Object transformation records
^^^^^^^^^^^^^^^^
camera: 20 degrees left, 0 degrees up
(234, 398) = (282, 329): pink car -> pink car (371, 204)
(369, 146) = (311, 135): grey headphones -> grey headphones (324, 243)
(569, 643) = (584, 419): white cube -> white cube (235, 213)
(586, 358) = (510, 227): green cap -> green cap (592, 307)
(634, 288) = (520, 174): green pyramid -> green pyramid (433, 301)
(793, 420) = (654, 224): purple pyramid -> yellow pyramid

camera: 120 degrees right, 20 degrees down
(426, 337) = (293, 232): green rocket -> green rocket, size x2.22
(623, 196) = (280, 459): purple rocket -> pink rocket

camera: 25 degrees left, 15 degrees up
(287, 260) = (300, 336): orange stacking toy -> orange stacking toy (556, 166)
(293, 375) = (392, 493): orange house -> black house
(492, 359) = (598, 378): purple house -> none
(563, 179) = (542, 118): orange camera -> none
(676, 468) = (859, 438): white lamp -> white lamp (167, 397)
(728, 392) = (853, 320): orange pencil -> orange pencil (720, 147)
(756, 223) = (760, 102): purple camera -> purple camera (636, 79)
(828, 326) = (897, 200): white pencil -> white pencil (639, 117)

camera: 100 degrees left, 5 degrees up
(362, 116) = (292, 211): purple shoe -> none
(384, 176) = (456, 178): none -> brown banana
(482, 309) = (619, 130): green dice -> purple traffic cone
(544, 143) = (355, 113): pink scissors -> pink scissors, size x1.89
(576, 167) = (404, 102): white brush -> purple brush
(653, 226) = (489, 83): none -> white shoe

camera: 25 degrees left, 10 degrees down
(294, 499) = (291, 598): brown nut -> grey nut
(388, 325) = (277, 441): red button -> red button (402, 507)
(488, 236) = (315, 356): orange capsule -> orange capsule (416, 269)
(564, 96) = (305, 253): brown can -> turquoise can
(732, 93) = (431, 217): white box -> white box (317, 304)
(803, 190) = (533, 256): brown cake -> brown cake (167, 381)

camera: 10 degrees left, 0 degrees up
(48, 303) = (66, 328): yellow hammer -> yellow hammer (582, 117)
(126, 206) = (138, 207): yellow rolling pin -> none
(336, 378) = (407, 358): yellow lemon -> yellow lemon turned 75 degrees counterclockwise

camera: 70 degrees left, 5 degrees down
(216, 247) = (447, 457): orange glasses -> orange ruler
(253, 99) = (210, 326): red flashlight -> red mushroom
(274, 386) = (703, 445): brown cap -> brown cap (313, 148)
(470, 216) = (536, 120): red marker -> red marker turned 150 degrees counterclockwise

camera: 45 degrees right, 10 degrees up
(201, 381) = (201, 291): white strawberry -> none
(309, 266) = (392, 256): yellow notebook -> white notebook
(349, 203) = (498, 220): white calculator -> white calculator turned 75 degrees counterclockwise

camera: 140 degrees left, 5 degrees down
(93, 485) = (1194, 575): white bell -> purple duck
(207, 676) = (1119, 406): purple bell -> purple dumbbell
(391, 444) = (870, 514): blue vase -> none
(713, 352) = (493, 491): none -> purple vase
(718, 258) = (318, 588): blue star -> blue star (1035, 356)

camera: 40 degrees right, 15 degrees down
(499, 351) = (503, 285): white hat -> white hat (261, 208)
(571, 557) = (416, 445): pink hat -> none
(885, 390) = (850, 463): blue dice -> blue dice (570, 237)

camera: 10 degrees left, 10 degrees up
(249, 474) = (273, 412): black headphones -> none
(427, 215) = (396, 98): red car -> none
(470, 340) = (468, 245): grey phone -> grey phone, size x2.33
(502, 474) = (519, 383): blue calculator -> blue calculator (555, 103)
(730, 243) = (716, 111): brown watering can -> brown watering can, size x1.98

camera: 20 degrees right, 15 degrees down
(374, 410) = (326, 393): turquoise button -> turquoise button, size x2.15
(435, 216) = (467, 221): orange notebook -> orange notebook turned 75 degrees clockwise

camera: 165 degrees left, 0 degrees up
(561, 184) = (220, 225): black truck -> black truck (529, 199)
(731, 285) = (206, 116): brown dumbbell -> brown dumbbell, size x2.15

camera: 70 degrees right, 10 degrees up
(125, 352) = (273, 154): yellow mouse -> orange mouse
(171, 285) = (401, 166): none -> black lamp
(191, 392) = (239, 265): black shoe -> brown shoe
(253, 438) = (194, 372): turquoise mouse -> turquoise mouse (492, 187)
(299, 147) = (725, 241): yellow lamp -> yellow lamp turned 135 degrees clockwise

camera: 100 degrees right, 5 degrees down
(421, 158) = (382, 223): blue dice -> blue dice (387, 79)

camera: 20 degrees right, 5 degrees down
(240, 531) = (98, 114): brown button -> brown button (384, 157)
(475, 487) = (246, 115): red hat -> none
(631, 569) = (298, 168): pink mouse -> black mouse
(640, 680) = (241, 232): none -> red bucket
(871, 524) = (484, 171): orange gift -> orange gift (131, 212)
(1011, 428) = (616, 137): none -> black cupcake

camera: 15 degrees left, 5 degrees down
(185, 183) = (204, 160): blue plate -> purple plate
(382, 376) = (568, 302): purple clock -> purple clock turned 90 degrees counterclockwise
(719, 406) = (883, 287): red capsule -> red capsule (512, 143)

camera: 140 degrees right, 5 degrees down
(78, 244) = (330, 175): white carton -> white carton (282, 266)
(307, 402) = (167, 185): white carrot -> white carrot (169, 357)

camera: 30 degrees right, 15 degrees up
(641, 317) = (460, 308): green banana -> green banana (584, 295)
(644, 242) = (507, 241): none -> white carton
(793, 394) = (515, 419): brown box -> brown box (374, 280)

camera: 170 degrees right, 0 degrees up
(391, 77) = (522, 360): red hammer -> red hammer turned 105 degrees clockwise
^^^^^^^^^^^^^^^^
All lines above are to be transcribed exactly.

= EXPECTED ANSWER =
camera: 20 degrees left, 0 degrees up
(234, 398) = (282, 329): pink car -> pink car (371, 204)
(369, 146) = (311, 135): grey headphones -> grey headphones (324, 243)
(569, 643) = (584, 419): white cube -> white cube (235, 213)
(586, 358) = (510, 227): green cap -> green cap (592, 307)
(634, 288) = (520, 174): green pyramid -> green pyramid (433, 301)
(793, 420) = (654, 224): purple pyramid -> yellow pyramid

camera: 120 degrees right, 20 degrees down
(426, 337) = (293, 232): green rocket -> green rocket, size x2.22
(623, 196) = (280, 459): purple rocket -> pink rocket

camera: 25 degrees left, 15 degrees up
(287, 260) = (300, 336): orange stacking toy -> orange stacking toy (556, 166)
(293, 375) = (392, 493): orange house -> black house
(492, 359) = (598, 378): purple house -> none
(563, 179) = (542, 118): orange camera -> none
(676, 468) = (859, 438): white lamp -> white lamp (167, 397)
(728, 392) = (853, 320): orange pencil -> orange pencil (720, 147)
(756, 223) = (760, 102): purple camera -> purple camera (636, 79)
(828, 326) = (897, 200): white pencil -> white pencil (639, 117)

camera: 100 degrees left, 5 degrees up
(362, 116) = (292, 211): purple shoe -> none
(384, 176) = (456, 178): none -> brown banana
(482, 309) = (619, 130): green dice -> purple traffic cone
(544, 143) = (355, 113): pink scissors -> pink scissors, size x1.89
(576, 167) = (404, 102): white brush -> purple brush
(653, 226) = (489, 83): none -> white shoe

camera: 25 degrees left, 10 degrees down
(294, 499) = (291, 598): brown nut -> grey nut
(388, 325) = (277, 441): red button -> red button (402, 507)
(488, 236) = (315, 356): orange capsule -> orange capsule (416, 269)
(564, 96) = (305, 253): brown can -> turquoise can
(732, 93) = (431, 217): white box -> white box (317, 304)
(803, 190) = (533, 256): brown cake -> brown cake (167, 381)

camera: 10 degrees left, 0 degrees up
(48, 303) = (66, 328): yellow hammer -> yellow hammer (582, 117)
(126, 206) = (138, 207): yellow rolling pin -> none
(336, 378) = (407, 358): yellow lemon -> yellow lemon turned 75 degrees counterclockwise

camera: 70 degrees left, 5 degrees down
(216, 247) = (447, 457): orange glasses -> orange ruler
(253, 99) = (210, 326): red flashlight -> red mushroom
(274, 386) = (703, 445): brown cap -> brown cap (313, 148)
(470, 216) = (536, 120): red marker -> red marker turned 150 degrees counterclockwise

camera: 45 degrees right, 10 degrees up
(201, 381) = (201, 291): white strawberry -> none
(309, 266) = (392, 256): yellow notebook -> white notebook
(349, 203) = (498, 220): white calculator -> white calculator turned 75 degrees counterclockwise

camera: 140 degrees left, 5 degrees down
(93, 485) = (1194, 575): white bell -> purple duck
(207, 676) = (1119, 406): purple bell -> purple dumbbell
(391, 444) = (870, 514): blue vase -> none
(713, 352) = (493, 491): none -> purple vase
(718, 258) = (318, 588): blue star -> blue star (1035, 356)

camera: 40 degrees right, 15 degrees down
(499, 351) = (503, 285): white hat -> white hat (261, 208)
(571, 557) = (416, 445): pink hat -> none
(885, 390) = (850, 463): blue dice -> blue dice (570, 237)

camera: 10 degrees left, 10 degrees up
(249, 474) = (273, 412): black headphones -> none
(427, 215) = (396, 98): red car -> none
(470, 340) = (468, 245): grey phone -> grey phone, size x2.33
(502, 474) = (519, 383): blue calculator -> blue calculator (555, 103)
(730, 243) = (716, 111): brown watering can -> brown watering can, size x1.98

camera: 20 degrees right, 15 degrees down
(374, 410) = (326, 393): turquoise button -> turquoise button, size x2.15
(435, 216) = (467, 221): orange notebook -> orange notebook turned 75 degrees clockwise

camera: 165 degrees left, 0 degrees up
(561, 184) = (220, 225): black truck -> black truck (529, 199)
(731, 285) = (206, 116): brown dumbbell -> brown dumbbell, size x2.15

camera: 70 degrees right, 10 degrees up
(125, 352) = (273, 154): yellow mouse -> orange mouse
(171, 285) = (401, 166): none -> black lamp
(191, 392) = (239, 265): black shoe -> brown shoe
(253, 438) = (194, 372): turquoise mouse -> turquoise mouse (492, 187)
(299, 147) = (725, 241): yellow lamp -> yellow lamp turned 135 degrees clockwise

camera: 100 degrees right, 5 degrees down
(421, 158) = (382, 223): blue dice -> blue dice (387, 79)

camera: 20 degrees right, 5 degrees down
(240, 531) = (98, 114): brown button -> brown button (384, 157)
(475, 487) = (246, 115): red hat -> none
(631, 569) = (298, 168): pink mouse -> black mouse
(640, 680) = (241, 232): none -> red bucket
(871, 524) = (484, 171): orange gift -> orange gift (131, 212)
(1011, 428) = (616, 137): none -> black cupcake

camera: 15 degrees left, 5 degrees down
(185, 183) = (204, 160): blue plate -> purple plate
(382, 376) = (568, 302): purple clock -> purple clock turned 90 degrees counterclockwise
(719, 406) = (883, 287): red capsule -> red capsule (512, 143)

camera: 140 degrees right, 5 degrees down
(78, 244) = (330, 175): white carton -> white carton (282, 266)
(307, 402) = (167, 185): white carrot -> white carrot (169, 357)

camera: 30 degrees right, 15 degrees up
(641, 317) = (460, 308): green banana -> green banana (584, 295)
(644, 242) = (507, 241): none -> white carton
(793, 394) = (515, 419): brown box -> brown box (374, 280)

camera: 170 degrees right, 0 degrees up
(391, 77) = (522, 360): red hammer -> red hammer turned 105 degrees clockwise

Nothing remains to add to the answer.